- [What you need to do] Going through the data below, please show each line containing the string "PURPLE".

(Coordinate-based object records)
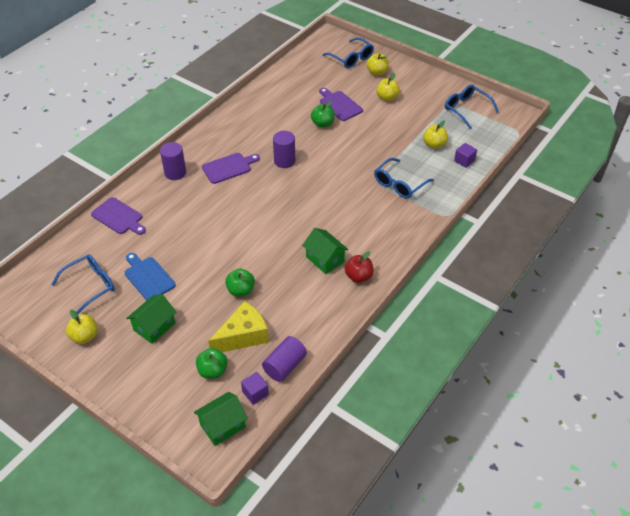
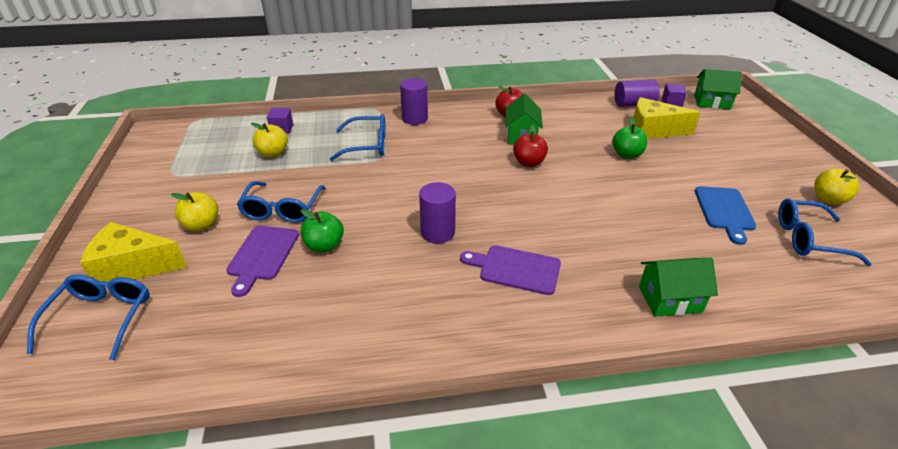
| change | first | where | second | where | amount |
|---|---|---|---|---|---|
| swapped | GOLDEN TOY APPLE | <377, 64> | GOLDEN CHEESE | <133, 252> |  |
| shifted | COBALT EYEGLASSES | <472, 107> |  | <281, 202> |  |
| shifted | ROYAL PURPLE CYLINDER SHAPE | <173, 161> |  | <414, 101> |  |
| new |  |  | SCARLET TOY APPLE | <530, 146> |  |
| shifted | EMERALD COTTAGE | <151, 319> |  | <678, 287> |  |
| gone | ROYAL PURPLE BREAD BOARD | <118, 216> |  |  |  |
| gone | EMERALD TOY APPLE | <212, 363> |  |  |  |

- [Response below]
| shifted | ROYAL PURPLE CYLINDER SHAPE | <173, 161> |  | <414, 101> |  |
| gone | ROYAL PURPLE BREAD BOARD | <118, 216> |  |  |  |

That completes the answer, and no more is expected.